Action item:
A faithful repeat of all the records, with no image kept, is the required answer.

Given records Start Marker

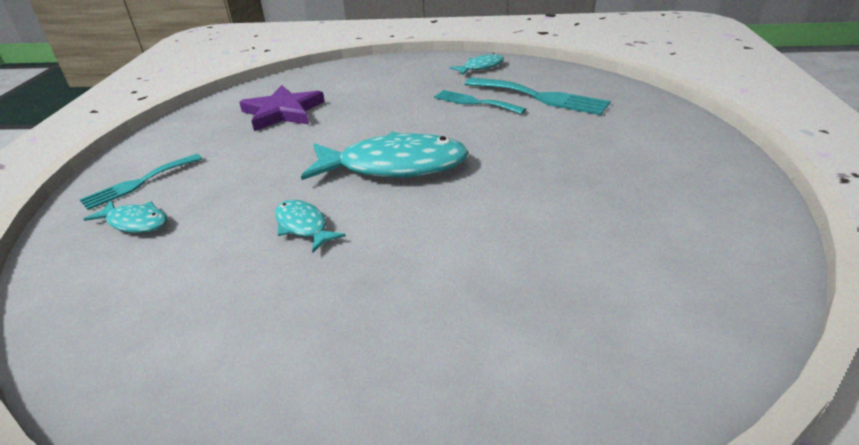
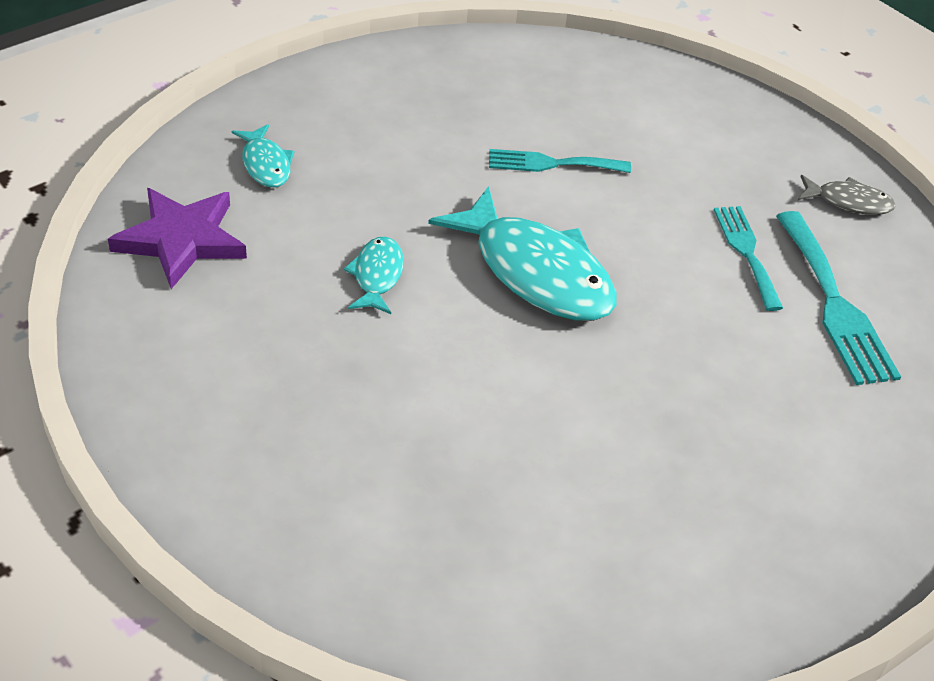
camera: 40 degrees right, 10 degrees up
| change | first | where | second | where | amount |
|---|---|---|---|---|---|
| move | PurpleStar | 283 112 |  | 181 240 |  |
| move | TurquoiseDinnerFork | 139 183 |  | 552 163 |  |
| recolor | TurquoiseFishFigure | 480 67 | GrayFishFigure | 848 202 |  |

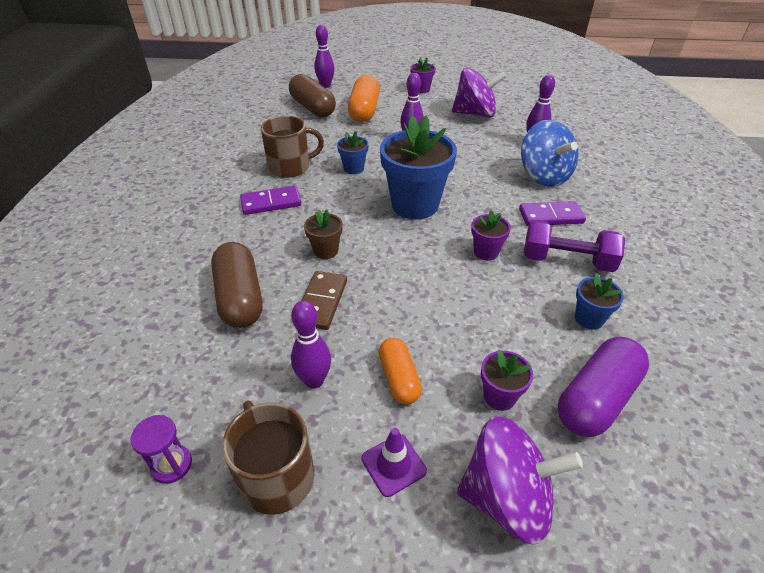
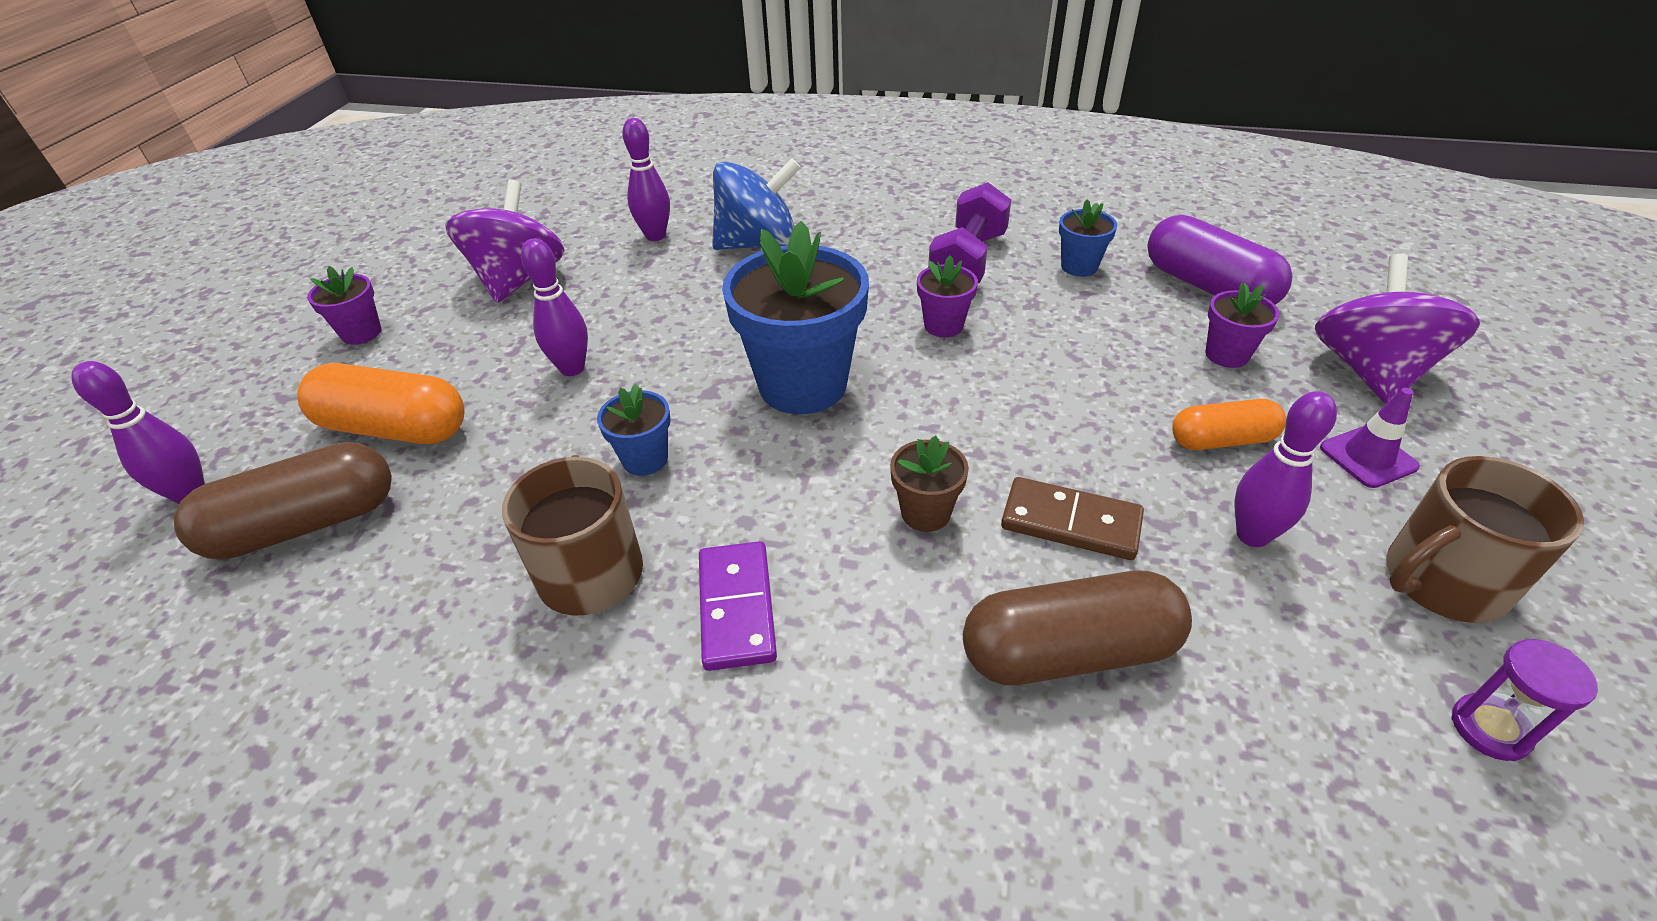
camera: 80 degrees left, 0 degrees up
| change | first | where | second | where | amount |
|---|---|---|---|---|---|
| delete | PurpleDominoTile | 551 216 |  |  |  |

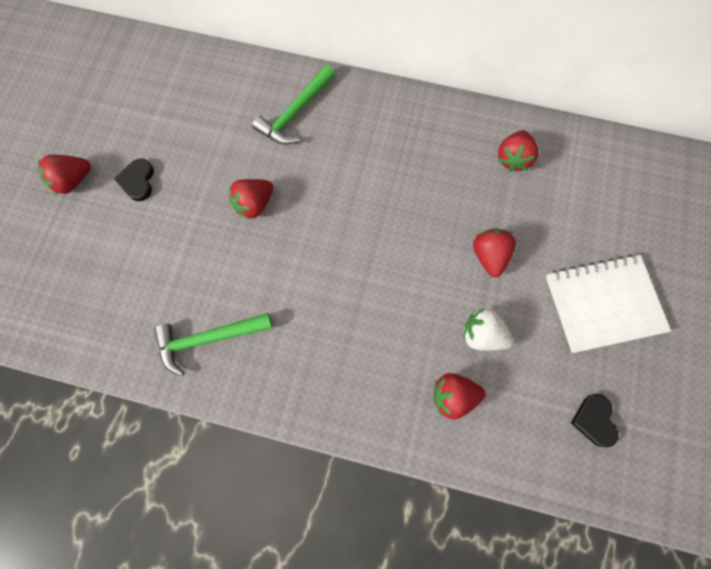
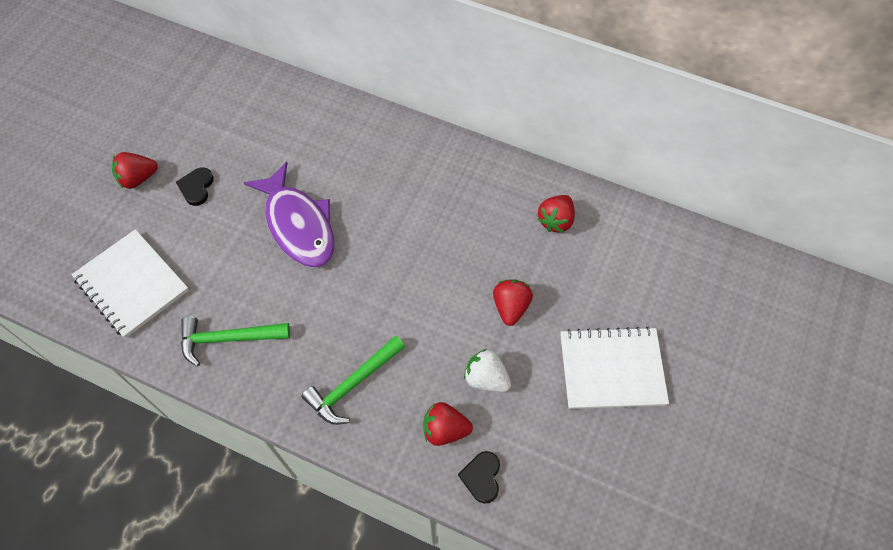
camera: 10 degrees right, 10 degrees down
| change | first | where | second | where | amount |
|---|---|---|---|---|---|
| insert |  |  | SnowWhiteNotepad | 131 284 |  |
| replace | ScarletStrawberry | 254 204 | PurpleFishFigure | 298 225 |  |
| move | EmeraldHammer | 295 113 |  | 353 384 |  |
| move | JetBlackHeartShape | 594 420 |  | 482 477 |  |

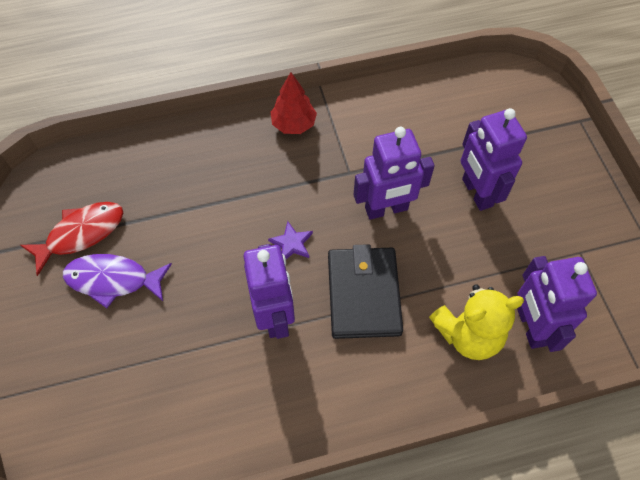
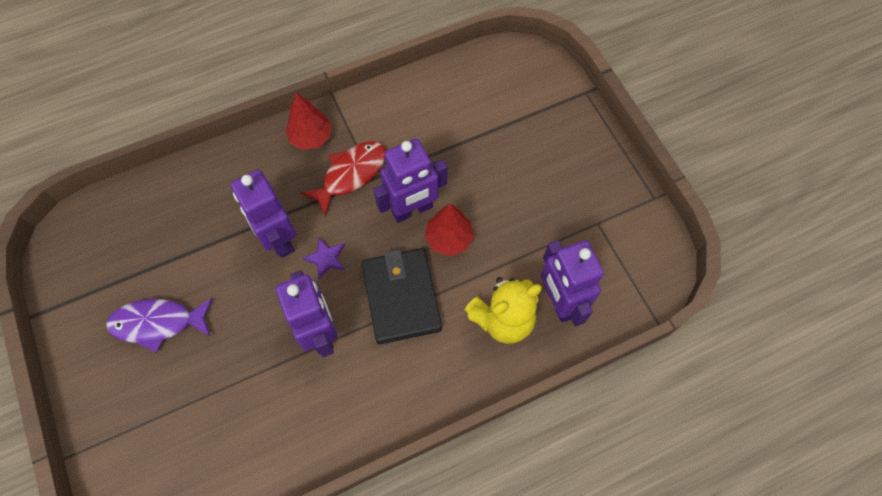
camera: 10 degrees left, 5 degrees up
| change | first | where | second | where | amount |
|---|---|---|---|---|---|
| move | PurpleRobotFigure | 476 192 |  | 279 239 |  |
| move | ScarletFishFigure | 81 234 |  | 351 174 |  |
| insert |  |  | ScarletToyTree | 449 239 |  |

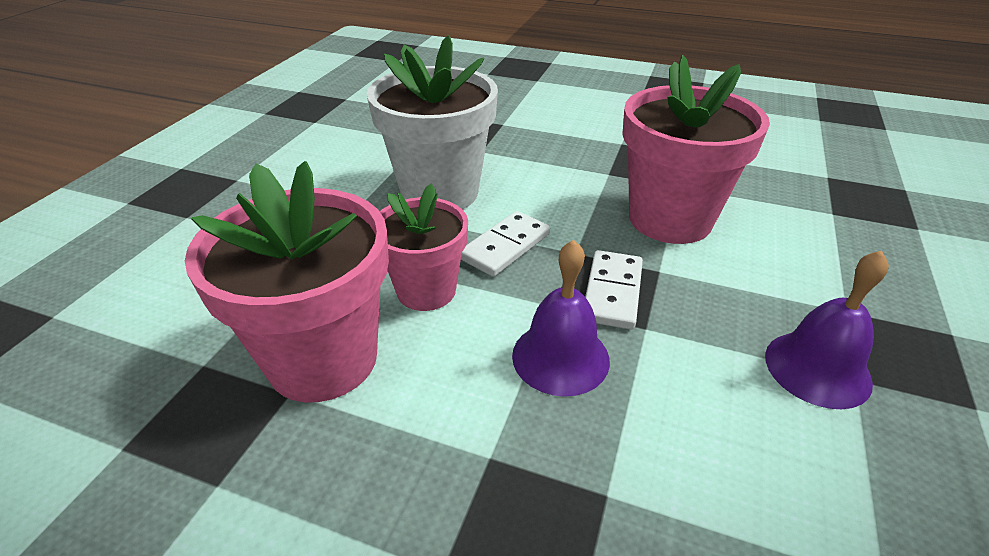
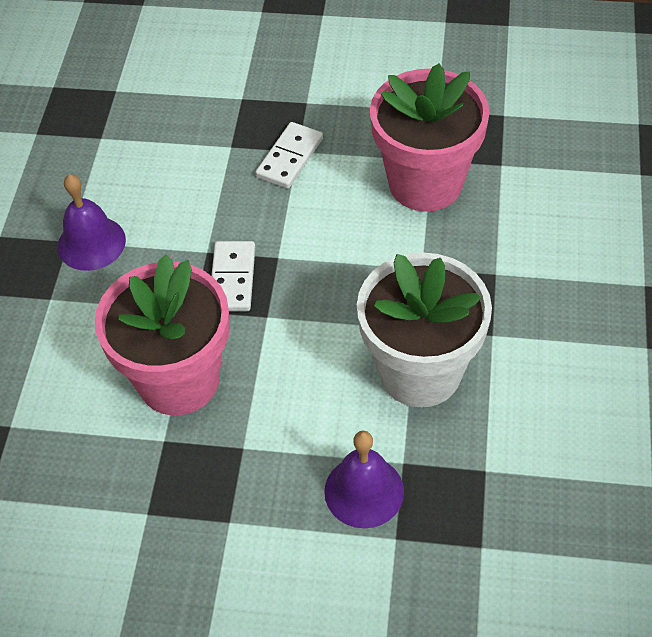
camera: 170 degrees right, 15 degrees up
| change | first | where | second | where | amount |
|---|---|---|---|---|---|
| move | SnowWhiteDominoTile | 505 246 |  | 290 158 |  |
| move | PurpleSchoolBell | 560 357 |  | 364 491 |  |
| delete | RosyPottedPlant | 426 290 |  |  |  |

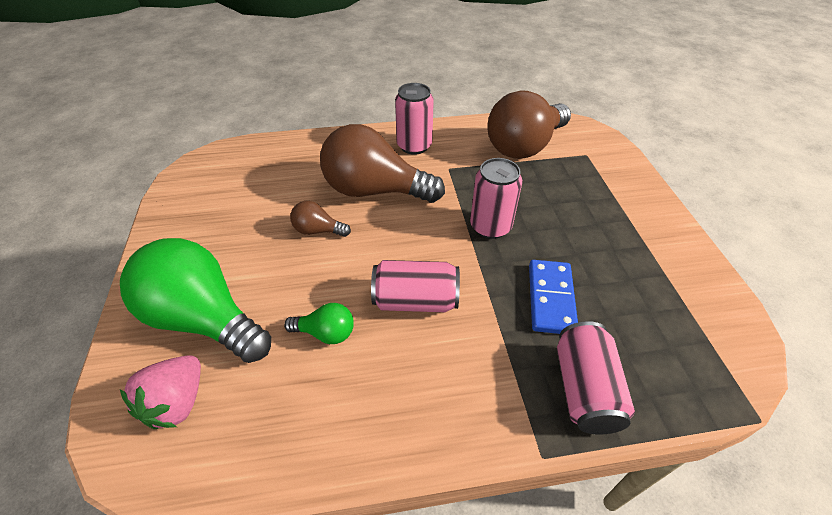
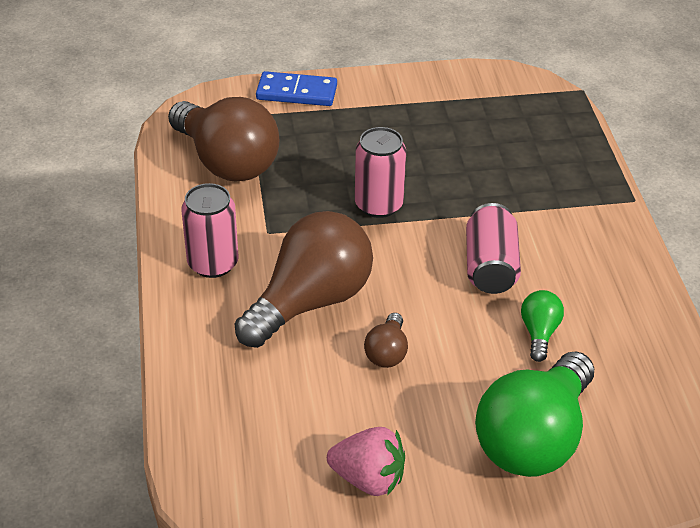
camera: 90 degrees left, 5 degrees down
| change | first | where | second | where | amount |
|---|---|---|---|---|---|
| rotate | BrownLightbulb | 375 190 |  | 310 302 | 150 degrees counterclockwise |
| move | CobaltDominoTile | 551 298 |  | 296 92 |  |
| move | RosyStrawberry | 177 403 |  | 368 479 |  |
| delete | RosySodaCan | 584 389 |  |  |  |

Given records End Marker

Solution:
camera: 40 degrees right, 10 degrees up
| change | first | where | second | where | amount |
|---|---|---|---|---|---|
| move | PurpleStar | 283 112 |  | 181 240 |  |
| move | TurquoiseDinnerFork | 139 183 |  | 552 163 |  |
| recolor | TurquoiseFishFigure | 480 67 | GrayFishFigure | 848 202 |  |

camera: 80 degrees left, 0 degrees up
| change | first | where | second | where | amount |
|---|---|---|---|---|---|
| delete | PurpleDominoTile | 551 216 |  |  |  |

camera: 10 degrees right, 10 degrees down
| change | first | where | second | where | amount |
|---|---|---|---|---|---|
| insert |  |  | SnowWhiteNotepad | 131 284 |  |
| replace | ScarletStrawberry | 254 204 | PurpleFishFigure | 298 225 |  |
| move | EmeraldHammer | 295 113 |  | 353 384 |  |
| move | JetBlackHeartShape | 594 420 |  | 482 477 |  |

camera: 10 degrees left, 5 degrees up
| change | first | where | second | where | amount |
|---|---|---|---|---|---|
| move | PurpleRobotFigure | 476 192 |  | 279 239 |  |
| move | ScarletFishFigure | 81 234 |  | 351 174 |  |
| insert |  |  | ScarletToyTree | 449 239 |  |

camera: 170 degrees right, 15 degrees up
| change | first | where | second | where | amount |
|---|---|---|---|---|---|
| move | SnowWhiteDominoTile | 505 246 |  | 290 158 |  |
| move | PurpleSchoolBell | 560 357 |  | 364 491 |  |
| delete | RosyPottedPlant | 426 290 |  |  |  |

camera: 90 degrees left, 5 degrees down
| change | first | where | second | where | amount |
|---|---|---|---|---|---|
| rotate | BrownLightbulb | 375 190 |  | 310 302 | 150 degrees counterclockwise |
| move | CobaltDominoTile | 551 298 |  | 296 92 |  |
| move | RosyStrawberry | 177 403 |  | 368 479 |  |
| delete | RosySodaCan | 584 389 |  |  |  |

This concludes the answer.